*What you are asked to do*. The line with "none -> black teddy bear [508,287,569,366]" through the last line of the entries: give these again exactly, and only these, without any pictures.

*Provided entries*.
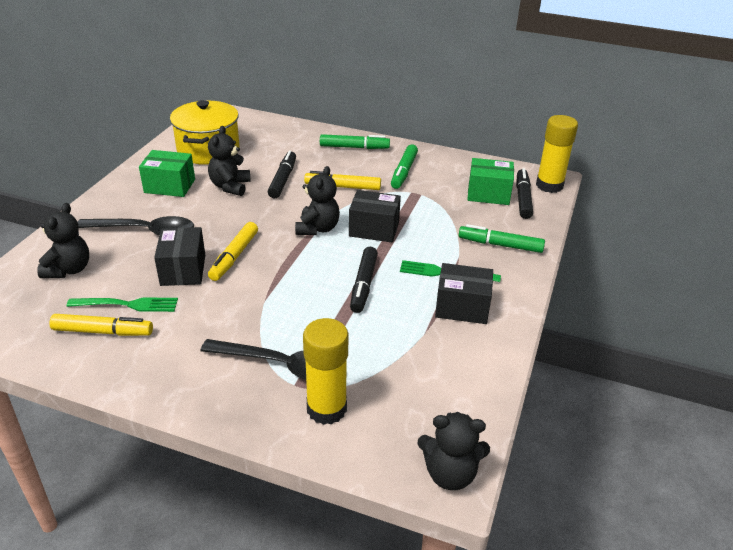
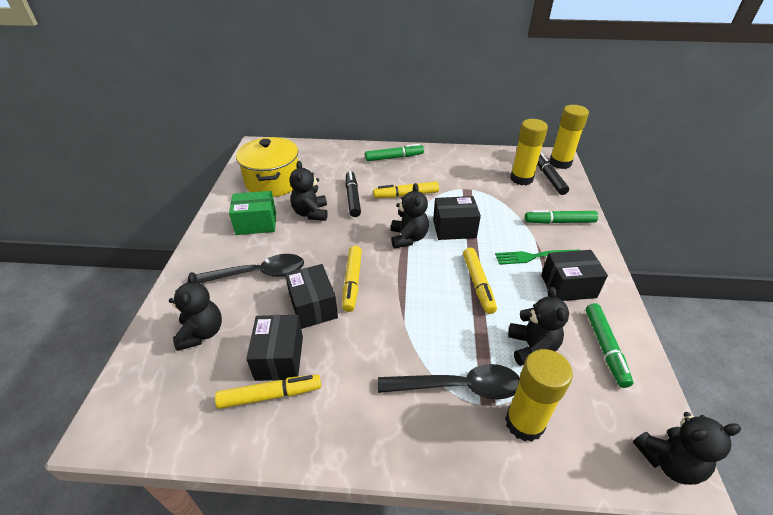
camera: 15 degrees left, 5 degrees up
green fork [67,297,178,312] -> black box [246,315,303,381]
black marker [350,247,378,313] -> yellow marker [463,248,497,314]
green marker [391,145,418,189] -> green marker moved to [586,303,633,388]
green box [467,158,514,205] -> yellow glue stick [510,119,548,185]
none -> black teddy bear [508,287,569,366]

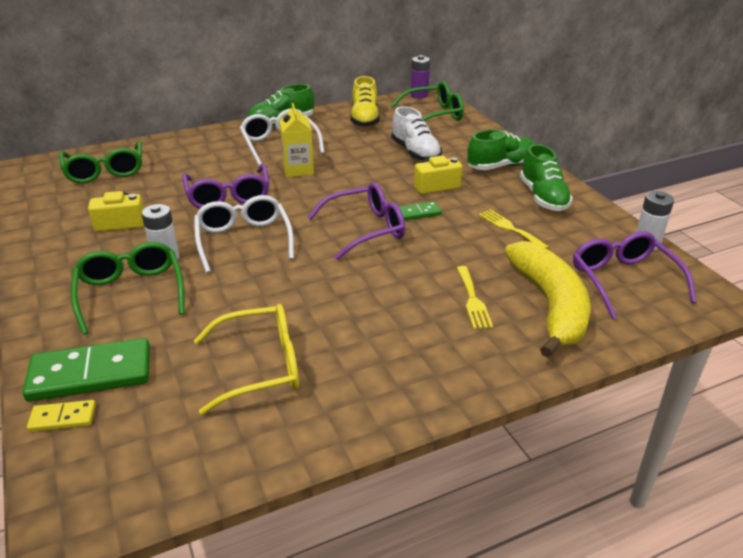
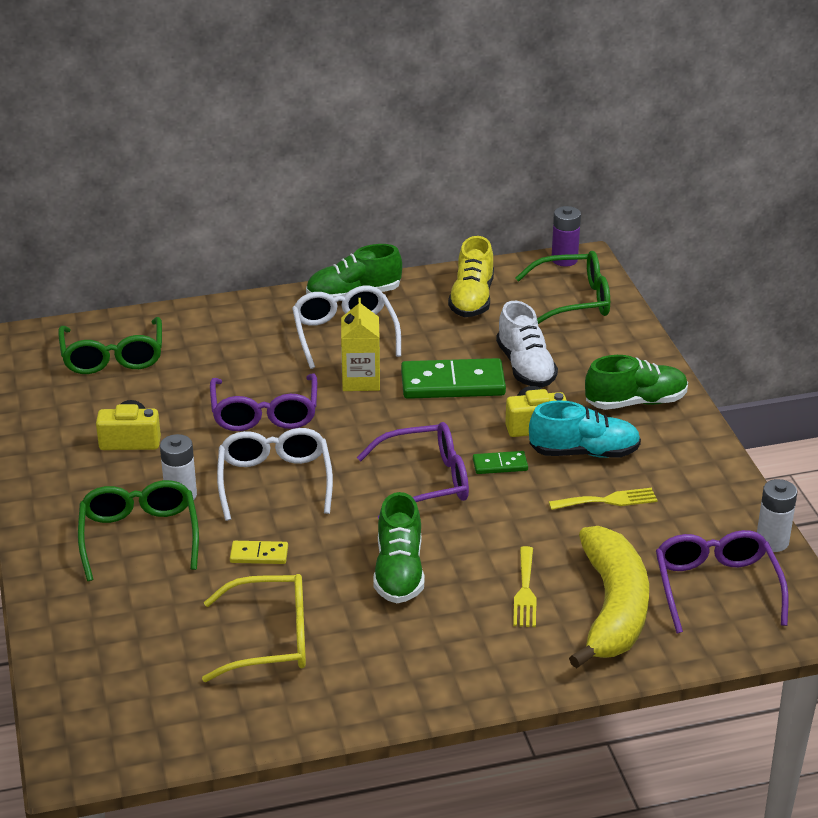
camera: 10 degrees right, 0 degrees up
green domino [22,338,150,402] -> green domino moved to [401,358,506,399]
yellow domino [27,400,96,432] -> yellow domino moved to [230,541,288,564]
yellow fork [479,209,549,249] -> yellow fork turned 105 degrees clockwise [549,488,657,510]
green shoe [520,144,573,211] -> green shoe moved to [373,492,425,603]
none -> turquoise shoe [529,400,641,458]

*Answer area*.
none -> black teddy bear [508,287,569,366]

camera: 10 degrees right, 0 degrees up
green domino [22,338,150,402] -> green domino moved to [401,358,506,399]
yellow domino [27,400,96,432] -> yellow domino moved to [230,541,288,564]
yellow fork [479,209,549,249] -> yellow fork turned 105 degrees clockwise [549,488,657,510]
green shoe [520,144,573,211] -> green shoe moved to [373,492,425,603]
none -> turquoise shoe [529,400,641,458]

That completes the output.